Pick out every line of the listing that contains the string "time" and copy each one. Matching is case-sensitive.
** Begin Material for this exercise **
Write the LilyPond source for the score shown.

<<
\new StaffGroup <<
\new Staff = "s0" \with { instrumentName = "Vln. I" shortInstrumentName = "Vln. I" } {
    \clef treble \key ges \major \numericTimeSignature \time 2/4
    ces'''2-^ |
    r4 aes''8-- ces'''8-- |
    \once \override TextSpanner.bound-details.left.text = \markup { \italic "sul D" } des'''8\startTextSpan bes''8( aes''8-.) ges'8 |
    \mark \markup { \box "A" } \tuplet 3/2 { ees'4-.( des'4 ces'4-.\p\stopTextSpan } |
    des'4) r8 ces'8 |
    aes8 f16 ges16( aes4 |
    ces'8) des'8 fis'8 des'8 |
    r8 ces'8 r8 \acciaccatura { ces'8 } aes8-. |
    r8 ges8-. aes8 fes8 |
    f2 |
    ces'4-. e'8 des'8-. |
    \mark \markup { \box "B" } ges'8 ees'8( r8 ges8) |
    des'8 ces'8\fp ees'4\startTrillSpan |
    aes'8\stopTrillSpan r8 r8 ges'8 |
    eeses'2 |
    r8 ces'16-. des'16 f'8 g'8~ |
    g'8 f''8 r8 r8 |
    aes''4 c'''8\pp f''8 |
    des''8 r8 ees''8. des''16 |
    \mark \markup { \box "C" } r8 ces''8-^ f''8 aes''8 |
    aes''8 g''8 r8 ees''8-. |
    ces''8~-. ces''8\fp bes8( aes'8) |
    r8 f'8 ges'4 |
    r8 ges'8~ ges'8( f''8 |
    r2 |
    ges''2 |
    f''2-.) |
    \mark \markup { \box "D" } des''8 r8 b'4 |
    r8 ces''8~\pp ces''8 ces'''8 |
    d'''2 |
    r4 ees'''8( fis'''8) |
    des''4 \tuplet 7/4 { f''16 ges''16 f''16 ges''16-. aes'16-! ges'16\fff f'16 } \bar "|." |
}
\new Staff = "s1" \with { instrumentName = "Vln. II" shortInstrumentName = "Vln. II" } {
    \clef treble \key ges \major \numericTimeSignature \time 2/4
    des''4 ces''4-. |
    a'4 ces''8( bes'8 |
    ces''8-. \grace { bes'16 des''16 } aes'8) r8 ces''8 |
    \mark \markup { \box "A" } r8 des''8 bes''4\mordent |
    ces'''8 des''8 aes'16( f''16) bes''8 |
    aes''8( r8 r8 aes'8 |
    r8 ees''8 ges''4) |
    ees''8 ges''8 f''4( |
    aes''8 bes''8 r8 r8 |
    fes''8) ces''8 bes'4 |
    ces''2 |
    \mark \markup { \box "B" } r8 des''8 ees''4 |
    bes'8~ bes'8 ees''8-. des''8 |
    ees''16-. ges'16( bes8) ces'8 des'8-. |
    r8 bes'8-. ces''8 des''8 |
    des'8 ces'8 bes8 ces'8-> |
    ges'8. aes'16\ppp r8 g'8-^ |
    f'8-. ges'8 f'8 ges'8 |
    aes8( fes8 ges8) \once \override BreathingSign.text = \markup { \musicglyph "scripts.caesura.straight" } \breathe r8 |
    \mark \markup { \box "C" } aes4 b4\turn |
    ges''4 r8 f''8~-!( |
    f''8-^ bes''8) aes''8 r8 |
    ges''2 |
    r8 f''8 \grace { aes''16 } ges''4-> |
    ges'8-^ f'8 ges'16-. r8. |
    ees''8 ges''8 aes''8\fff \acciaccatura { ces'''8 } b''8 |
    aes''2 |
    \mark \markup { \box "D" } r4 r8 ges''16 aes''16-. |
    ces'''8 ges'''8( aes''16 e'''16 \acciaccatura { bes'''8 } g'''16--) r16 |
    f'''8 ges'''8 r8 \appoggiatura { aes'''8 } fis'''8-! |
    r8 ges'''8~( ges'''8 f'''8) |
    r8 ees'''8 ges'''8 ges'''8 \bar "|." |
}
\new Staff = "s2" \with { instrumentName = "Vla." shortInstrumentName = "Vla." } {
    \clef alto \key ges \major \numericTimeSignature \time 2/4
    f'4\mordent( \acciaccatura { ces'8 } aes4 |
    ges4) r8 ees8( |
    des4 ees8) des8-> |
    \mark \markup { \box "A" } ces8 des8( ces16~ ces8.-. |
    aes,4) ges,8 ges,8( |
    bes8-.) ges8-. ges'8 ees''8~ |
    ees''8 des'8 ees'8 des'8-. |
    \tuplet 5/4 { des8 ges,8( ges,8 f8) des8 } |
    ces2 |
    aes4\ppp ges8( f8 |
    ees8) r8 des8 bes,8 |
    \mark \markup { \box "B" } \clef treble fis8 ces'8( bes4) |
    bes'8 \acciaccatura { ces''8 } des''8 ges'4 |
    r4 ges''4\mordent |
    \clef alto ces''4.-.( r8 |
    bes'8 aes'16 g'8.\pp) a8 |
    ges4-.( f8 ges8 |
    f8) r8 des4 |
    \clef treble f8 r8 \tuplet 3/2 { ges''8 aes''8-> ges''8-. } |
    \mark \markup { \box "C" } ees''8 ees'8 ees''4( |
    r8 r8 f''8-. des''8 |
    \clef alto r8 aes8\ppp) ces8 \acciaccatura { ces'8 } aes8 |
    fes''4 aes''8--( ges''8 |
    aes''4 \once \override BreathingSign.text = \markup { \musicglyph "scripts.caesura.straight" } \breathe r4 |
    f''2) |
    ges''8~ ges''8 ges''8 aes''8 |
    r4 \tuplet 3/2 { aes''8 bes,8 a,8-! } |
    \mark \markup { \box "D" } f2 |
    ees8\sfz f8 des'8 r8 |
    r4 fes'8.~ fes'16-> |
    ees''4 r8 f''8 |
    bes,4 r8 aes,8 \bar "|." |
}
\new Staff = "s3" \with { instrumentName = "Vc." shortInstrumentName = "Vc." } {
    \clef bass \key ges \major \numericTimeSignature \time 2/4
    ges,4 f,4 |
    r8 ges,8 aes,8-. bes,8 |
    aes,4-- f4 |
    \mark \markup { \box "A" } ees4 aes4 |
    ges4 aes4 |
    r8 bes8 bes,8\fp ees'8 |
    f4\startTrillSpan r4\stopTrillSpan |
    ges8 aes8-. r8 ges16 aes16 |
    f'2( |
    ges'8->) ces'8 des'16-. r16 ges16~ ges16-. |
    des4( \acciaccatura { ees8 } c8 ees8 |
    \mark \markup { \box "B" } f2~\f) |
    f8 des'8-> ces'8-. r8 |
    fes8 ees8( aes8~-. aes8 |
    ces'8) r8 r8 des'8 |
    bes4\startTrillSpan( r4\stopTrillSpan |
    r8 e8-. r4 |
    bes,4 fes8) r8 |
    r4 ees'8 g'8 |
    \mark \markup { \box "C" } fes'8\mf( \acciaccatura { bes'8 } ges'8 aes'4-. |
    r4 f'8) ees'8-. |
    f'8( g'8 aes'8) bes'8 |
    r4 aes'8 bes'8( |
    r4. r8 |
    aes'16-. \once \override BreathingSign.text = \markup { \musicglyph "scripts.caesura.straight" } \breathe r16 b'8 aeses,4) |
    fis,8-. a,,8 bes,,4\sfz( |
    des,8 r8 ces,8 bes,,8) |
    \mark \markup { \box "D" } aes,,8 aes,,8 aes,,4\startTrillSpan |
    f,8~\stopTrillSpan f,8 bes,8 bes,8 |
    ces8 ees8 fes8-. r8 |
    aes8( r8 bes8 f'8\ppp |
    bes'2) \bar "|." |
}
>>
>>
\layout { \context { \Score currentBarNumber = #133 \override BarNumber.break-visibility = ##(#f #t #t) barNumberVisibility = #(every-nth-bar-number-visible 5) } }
** End Material for this exercise **
Exercise output
    \clef treble \key ges \major \numericTimeSignature \time 2/4
    \clef treble \key ges \major \numericTimeSignature \time 2/4
    \clef alto \key ges \major \numericTimeSignature \time 2/4
    \clef bass \key ges \major \numericTimeSignature \time 2/4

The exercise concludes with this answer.